INSTRUCTIONS FOR THE TASK =>
Below is a listing; transcribe it exactly but without any images.

DATASET SECTION =>
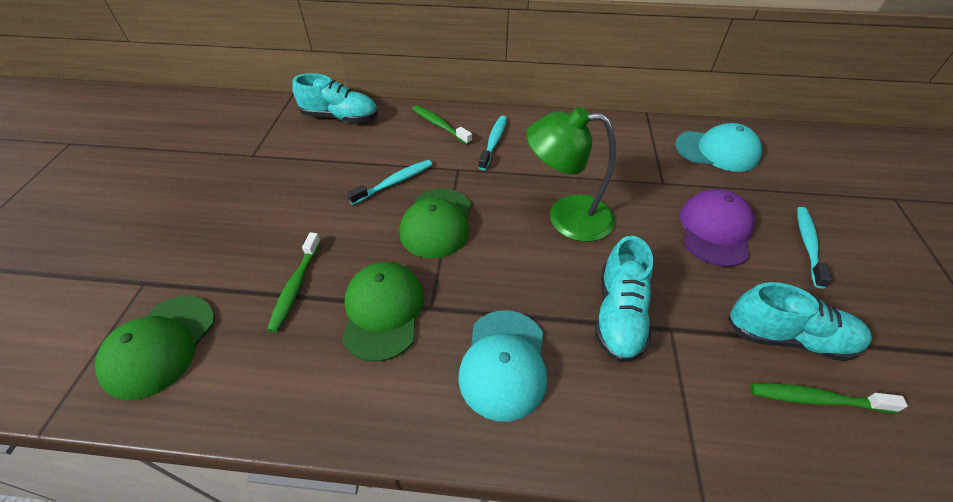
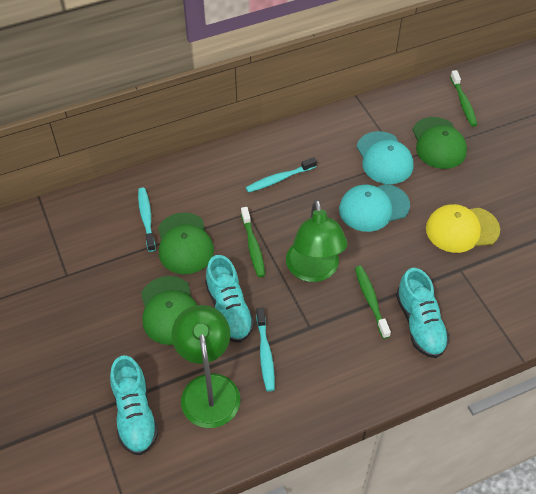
green lamp: 1 -> 2
purple cap: 1 -> 0
yellow cap: 0 -> 1

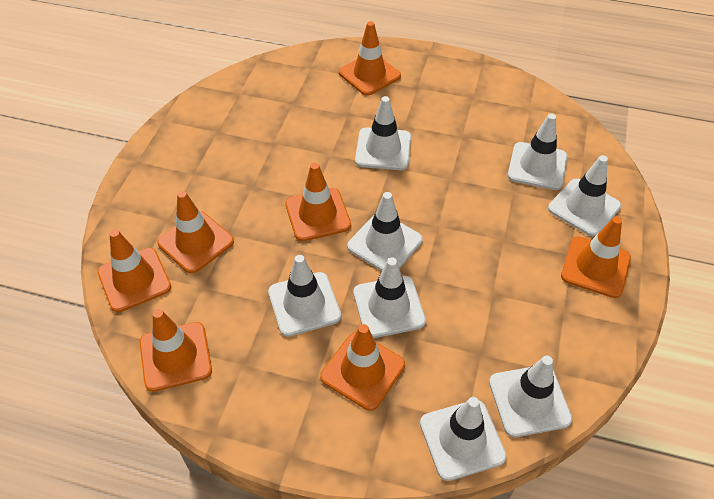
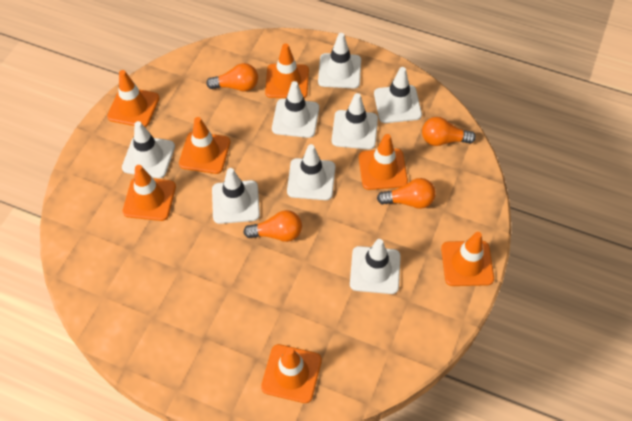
orange light bulb: 0 -> 4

SOLUTION TO THIS TASK =>
green lamp: 1 -> 2
purple cap: 1 -> 0
yellow cap: 0 -> 1

orange light bulb: 0 -> 4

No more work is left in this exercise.